Scene change data:
==========
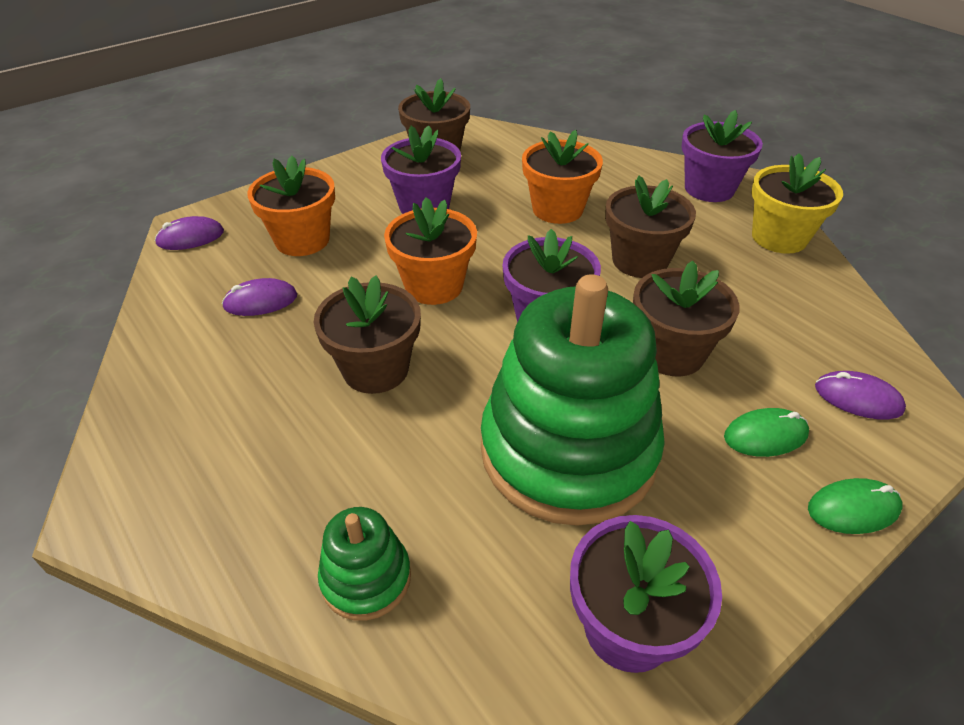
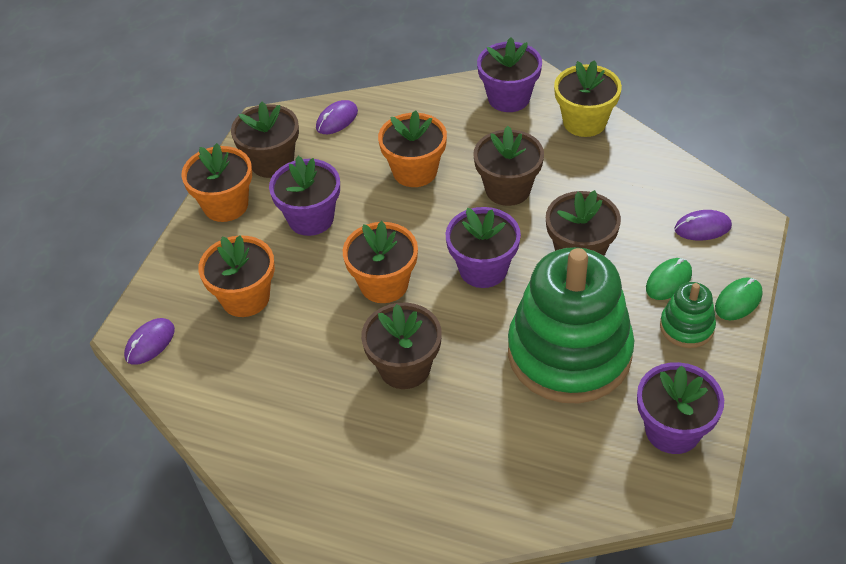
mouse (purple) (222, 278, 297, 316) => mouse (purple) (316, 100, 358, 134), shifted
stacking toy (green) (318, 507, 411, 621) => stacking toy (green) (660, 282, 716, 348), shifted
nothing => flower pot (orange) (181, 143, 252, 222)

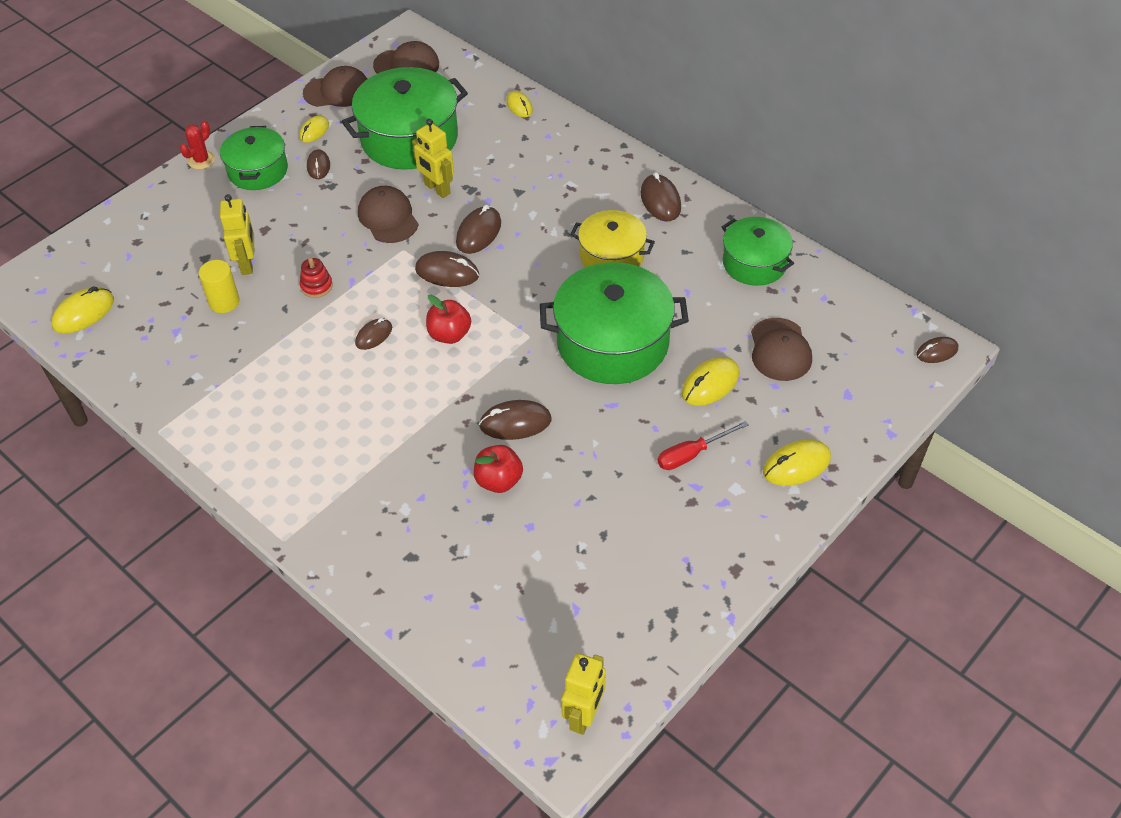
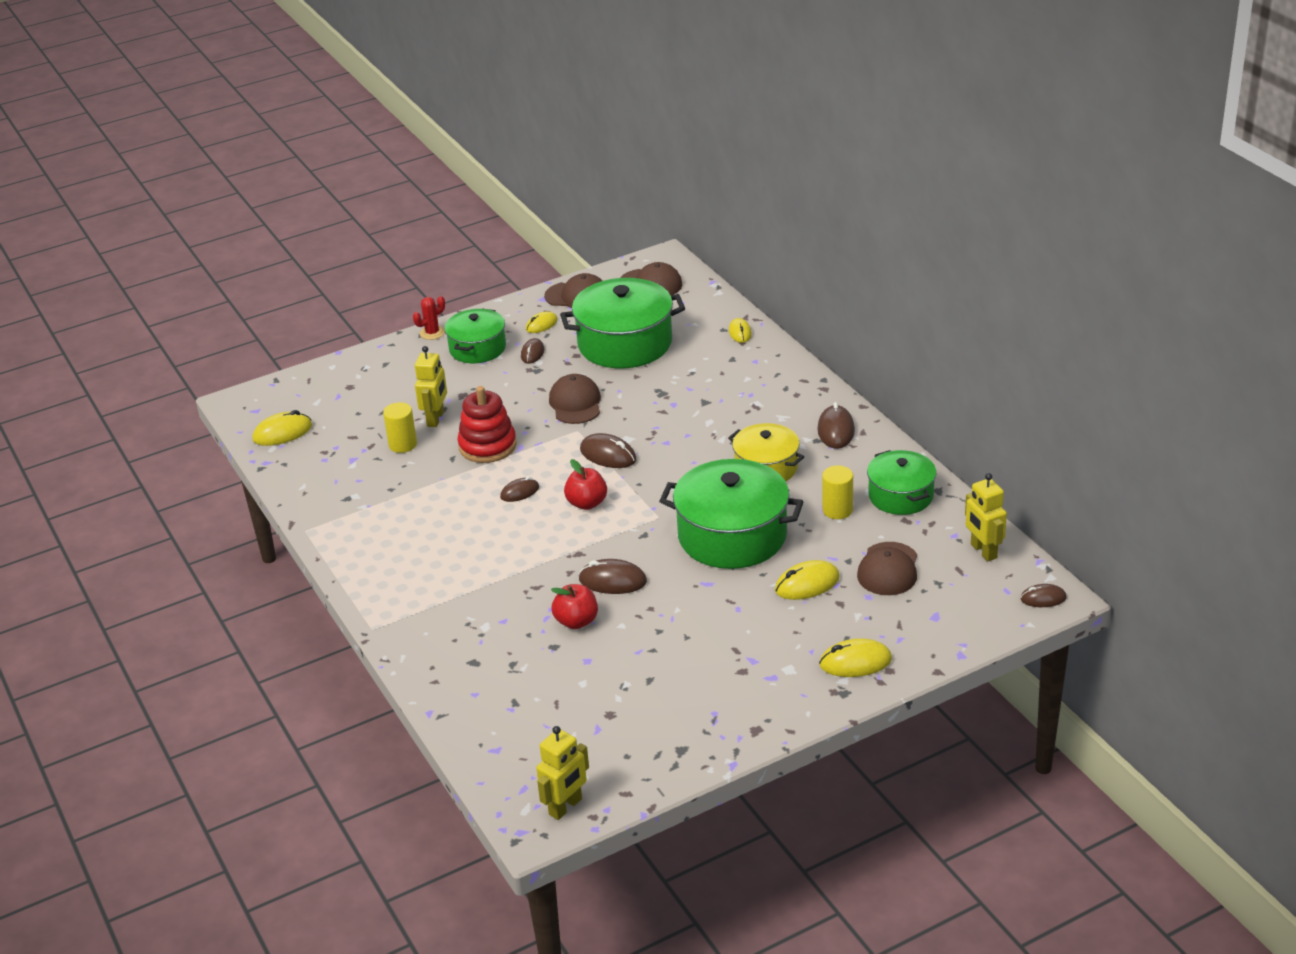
robot (yellow) (412, 119, 454, 198) => robot (yellow) (965, 473, 1007, 561), shifted
mouse (brown) (456, 205, 501, 254) => nothing
stacking toy (red) (300, 258, 333, 298) => stacking toy (red) (457, 386, 517, 463), x1.92
screwdriver (red) (658, 421, 749, 470) => nothing
nothing => cylinder (yellow) (822, 466, 853, 519)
==========
**The problem**
Please repeat every record above exactly, leaving the pictures out.

**Response**
mouse (purple) (222, 278, 297, 316) => mouse (purple) (316, 100, 358, 134), shifted
stacking toy (green) (318, 507, 411, 621) => stacking toy (green) (660, 282, 716, 348), shifted
nothing => flower pot (orange) (181, 143, 252, 222)

robot (yellow) (412, 119, 454, 198) => robot (yellow) (965, 473, 1007, 561), shifted
mouse (brown) (456, 205, 501, 254) => nothing
stacking toy (red) (300, 258, 333, 298) => stacking toy (red) (457, 386, 517, 463), x1.92
screwdriver (red) (658, 421, 749, 470) => nothing
nothing => cylinder (yellow) (822, 466, 853, 519)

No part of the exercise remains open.